[Start of Attachment]
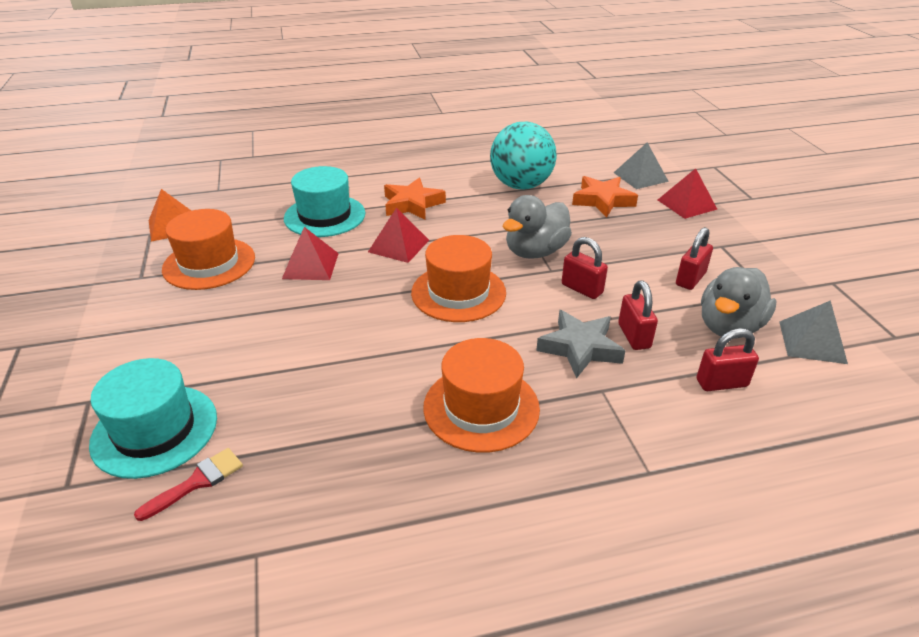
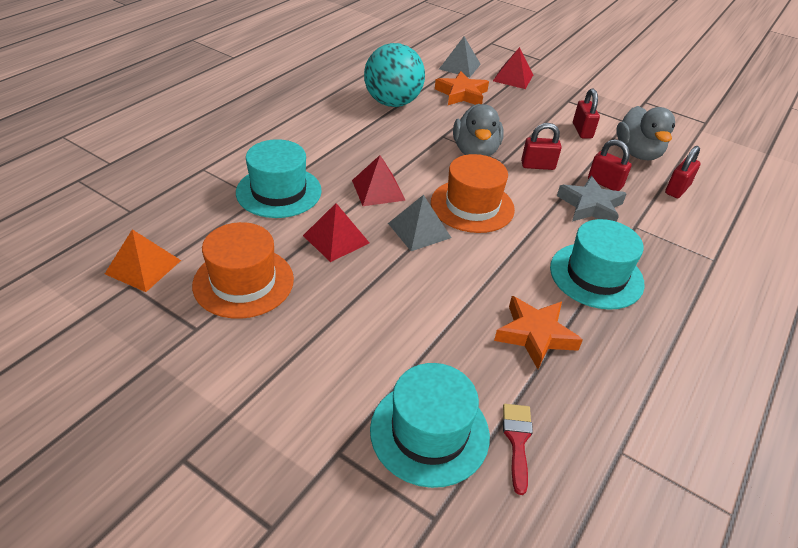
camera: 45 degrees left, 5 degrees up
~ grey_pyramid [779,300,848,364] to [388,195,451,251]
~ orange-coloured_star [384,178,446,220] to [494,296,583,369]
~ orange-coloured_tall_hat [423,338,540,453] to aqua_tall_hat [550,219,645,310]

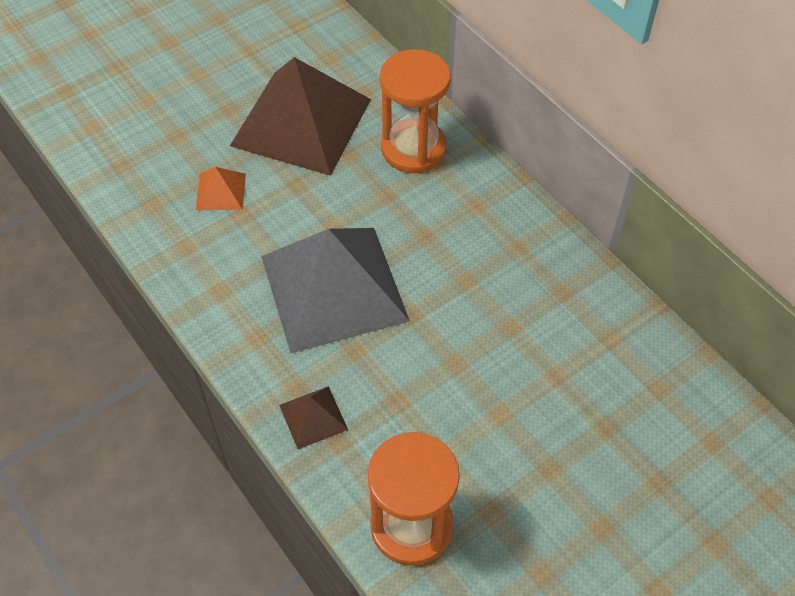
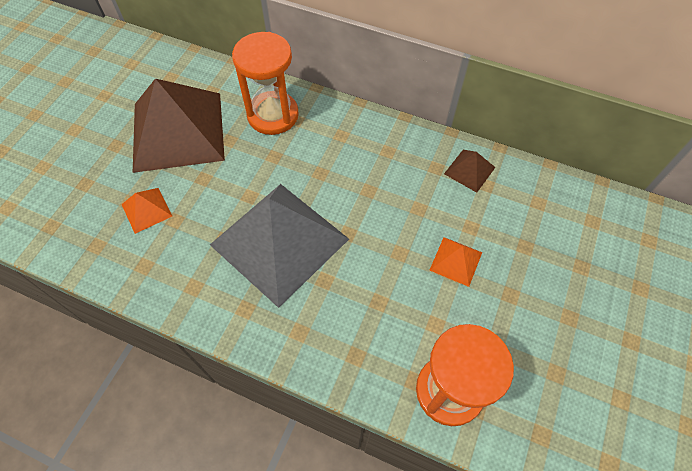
camera: 30 degrees left, 5 degrees up
+ orange-coloured_pyramid [429,237,482,287]
~ brown_pyramid [279,386,348,449] to [444,150,495,193]

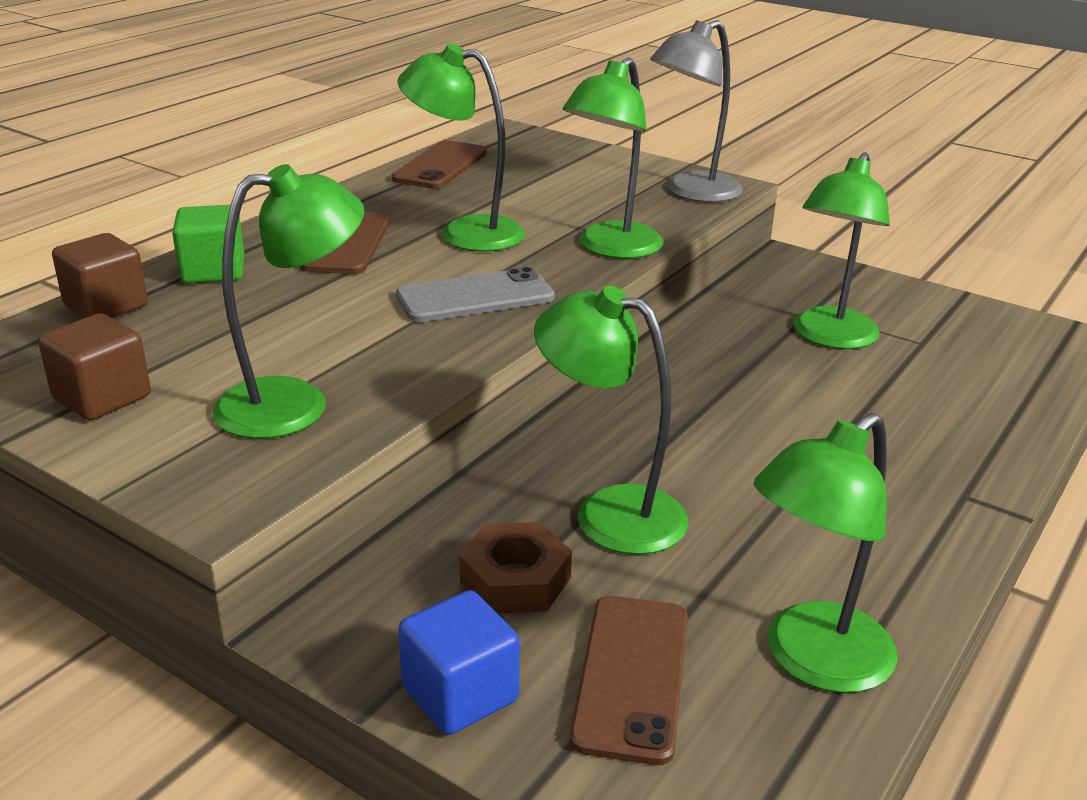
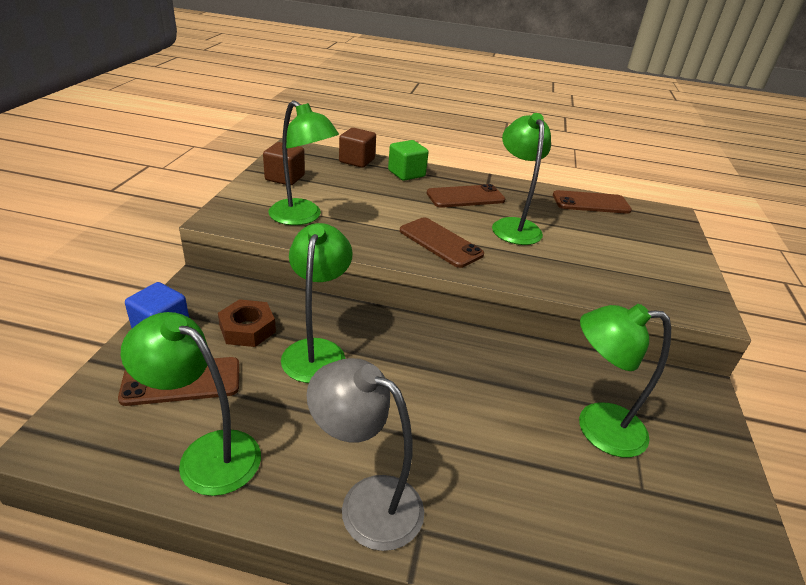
camera: 65 degrees right, 5 degrees up
~ grey_reading_lamp [650,20,743,202] to [307,358,424,551]
~ grey_phone [396,267,555,322] to brown_phone [400,217,484,268]
- green_reading_lamp [563,57,664,259]

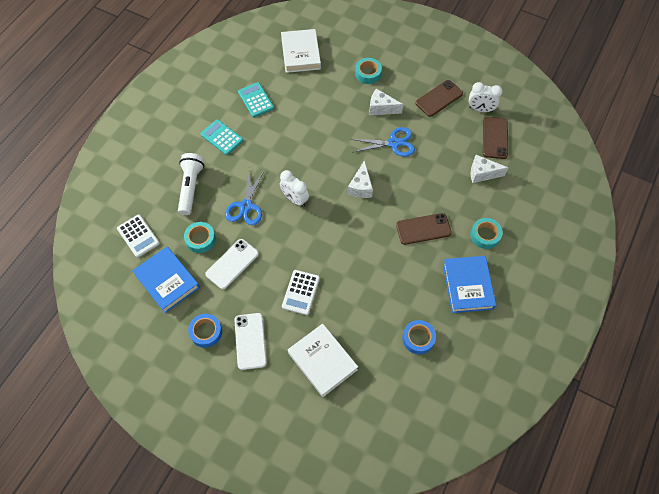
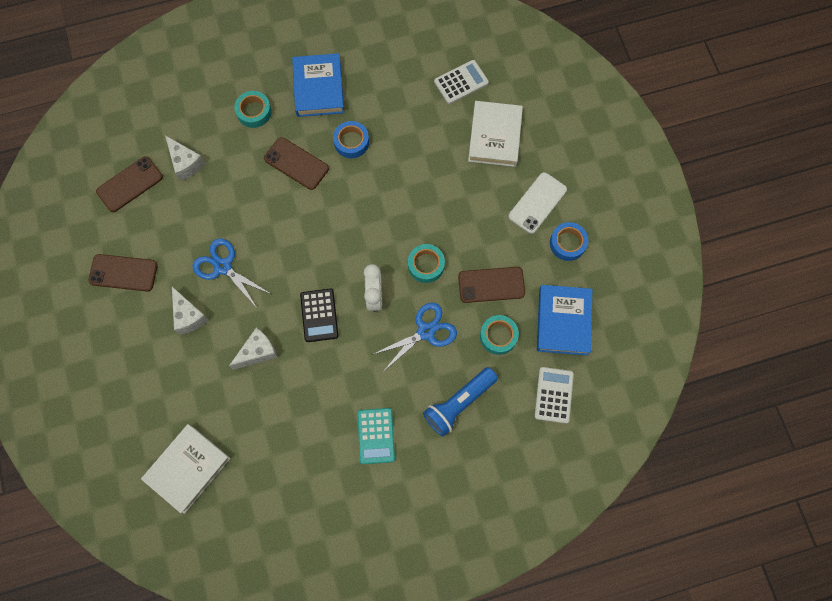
camera: 135 degrees left, 10 degrees up
~ snow-white_cheese [348,160,373,198] to [229,328,278,370]
~ blue_book [443,256,496,313] = [292,53,344,117] 45 degrees counterclockwise
+ black_pocket_calculator [300,289,339,342]
~ blue_roll_of_tape [402,320,436,354] to [333,121,369,158]
~ aqua_roll_of_tape [355,58,382,84] to [408,244,445,283]
~ snow-white_torch [178,153,204,215] to blue_torch [423,367,498,437]
~ snow-white_pocket_calculator [282,270,320,315] to [434,60,489,104]
~ snow-white_phone [205,239,259,289] to brown_phone [458,267,525,303]
- aqua_pocket_calculator [238,82,274,118]
- snow-white_bedside_clock [469,82,503,112]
[End of Attachment]
• [What is required]:
All the records need to be printed again exactly as written, though without their pictures.

• [Written answer]:
camera: 45 degrees left, 5 degrees up
~ grey_pyramid [779,300,848,364] to [388,195,451,251]
~ orange-coloured_star [384,178,446,220] to [494,296,583,369]
~ orange-coloured_tall_hat [423,338,540,453] to aqua_tall_hat [550,219,645,310]

camera: 30 degrees left, 5 degrees up
+ orange-coloured_pyramid [429,237,482,287]
~ brown_pyramid [279,386,348,449] to [444,150,495,193]

camera: 65 degrees right, 5 degrees up
~ grey_reading_lamp [650,20,743,202] to [307,358,424,551]
~ grey_phone [396,267,555,322] to brown_phone [400,217,484,268]
- green_reading_lamp [563,57,664,259]

camera: 135 degrees left, 10 degrees up
~ snow-white_cheese [348,160,373,198] to [229,328,278,370]
~ blue_book [443,256,496,313] = [292,53,344,117] 45 degrees counterclockwise
+ black_pocket_calculator [300,289,339,342]
~ blue_roll_of_tape [402,320,436,354] to [333,121,369,158]
~ aqua_roll_of_tape [355,58,382,84] to [408,244,445,283]
~ snow-white_torch [178,153,204,215] to blue_torch [423,367,498,437]
~ snow-white_pocket_calculator [282,270,320,315] to [434,60,489,104]
~ snow-white_phone [205,239,259,289] to brown_phone [458,267,525,303]
- aqua_pocket_calculator [238,82,274,118]
- snow-white_bedside_clock [469,82,503,112]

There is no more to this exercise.